#### [Try it]
Every line below that includes the word "black" needs to be copied.

====== Provided data

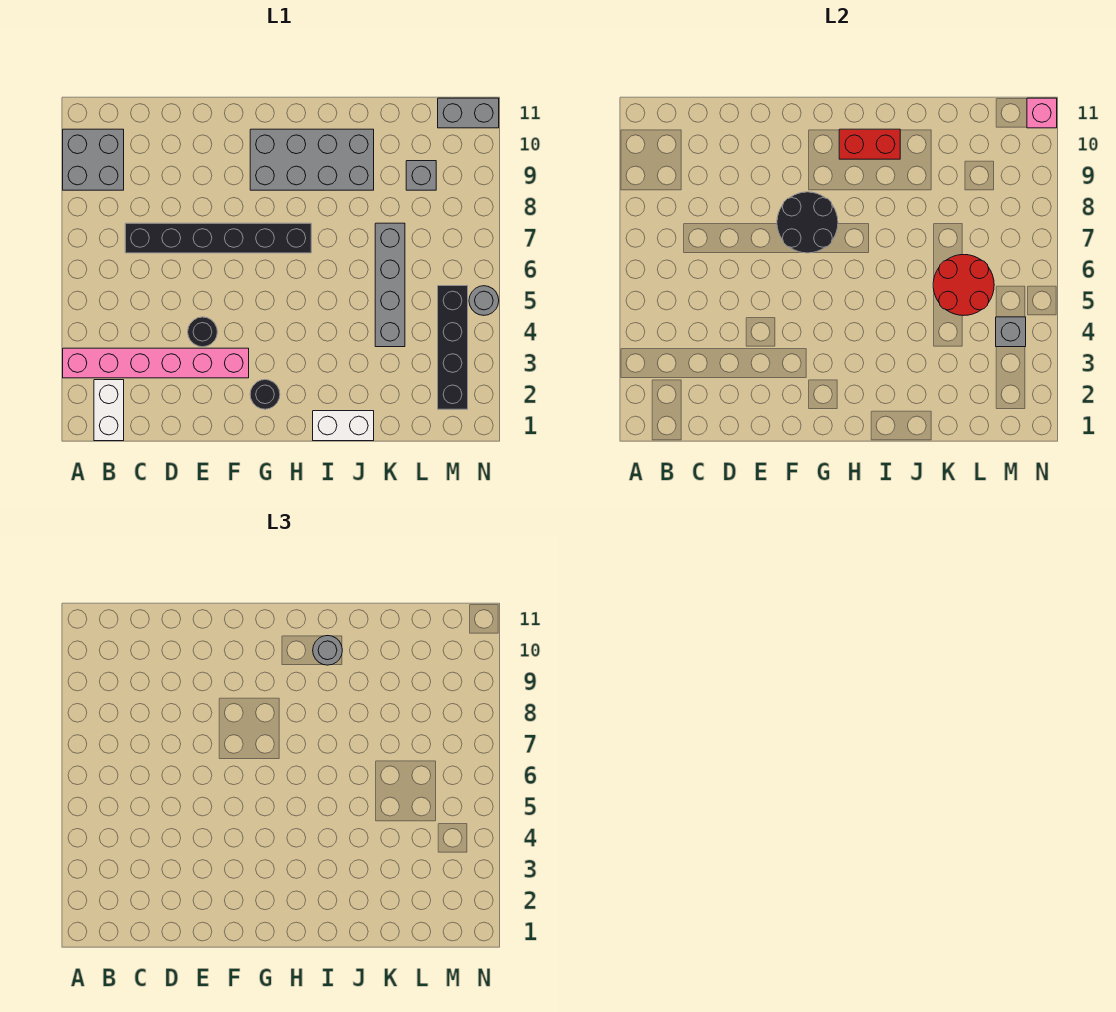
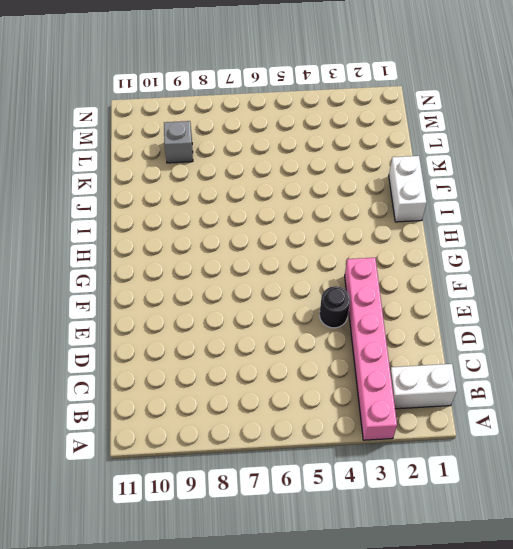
none -> grey brick A9:B10 level 1
none -> black brick C7:H7 level 1
none -> black round brick G2 level 1

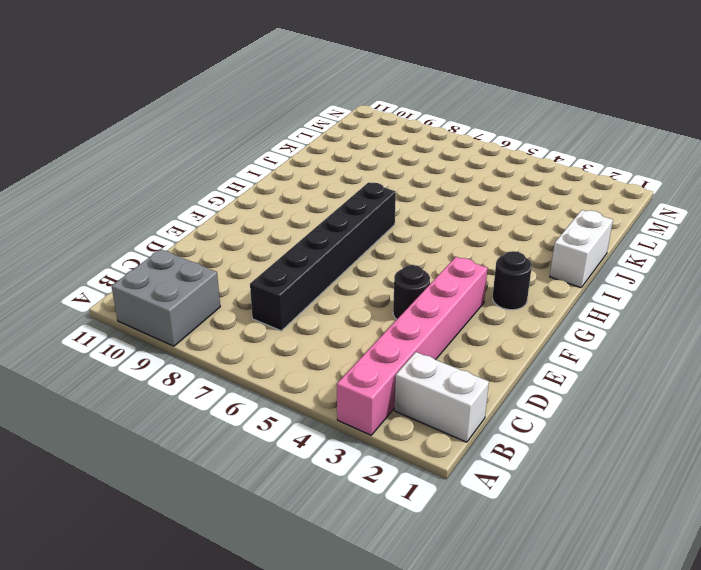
none -> grey brick G9:J10 level 1
none -> grey brick K4:K7 level 1
none -> grey brick L9 level 1

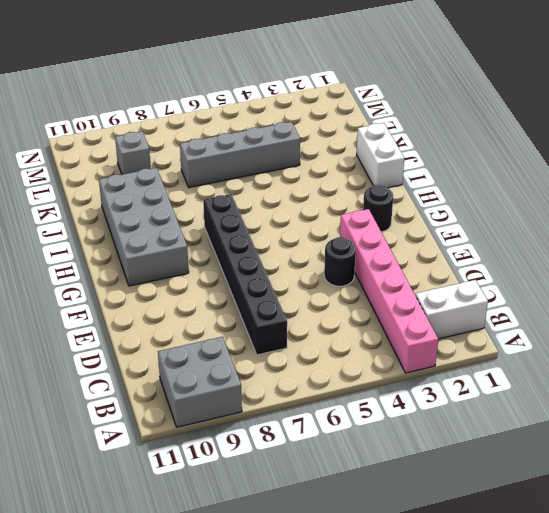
none -> black brick M2:M5 level 1
none -> grey brick M11:N11 level 1
none -> grey round brick N5 level 1

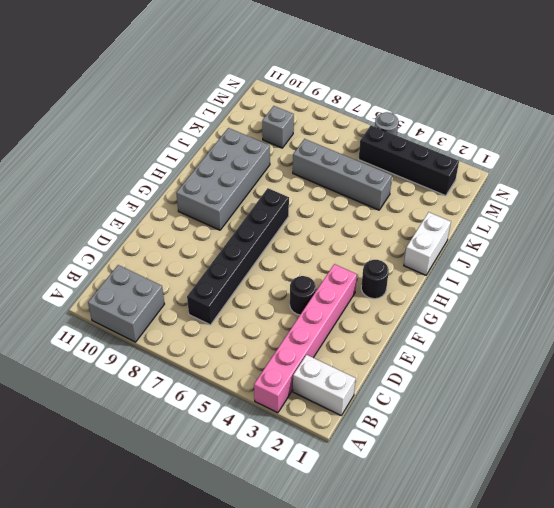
none -> grey brick M11:N11 level 1
none -> black round brick F7:G8 level 2
none -> red brick H10:I10 level 2

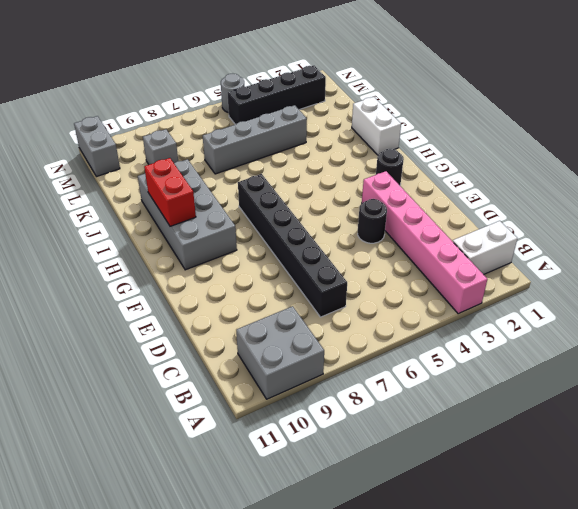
none -> black round brick F7:G8 level 2
none -> red round brick K5:L6 level 2
none -> grey brick M4 level 2

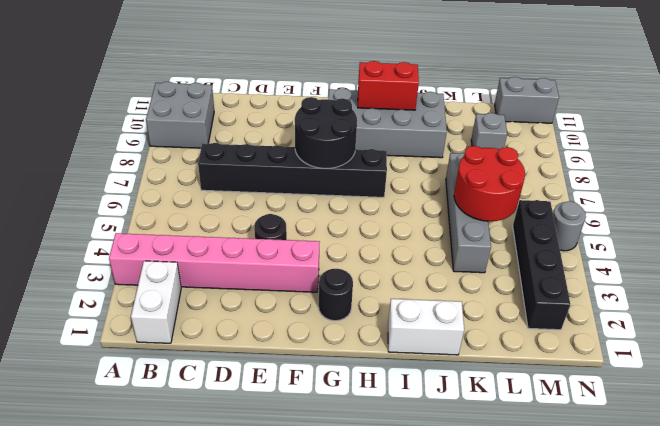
none -> grey brick M4 level 2
none -> pink brick N11 level 2
none -> grey round brick I10 level 3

============

#### [Response box]
none -> black brick C7:H7 level 1
none -> black round brick G2 level 1
none -> black brick M2:M5 level 1
none -> black round brick F7:G8 level 2
none -> black round brick F7:G8 level 2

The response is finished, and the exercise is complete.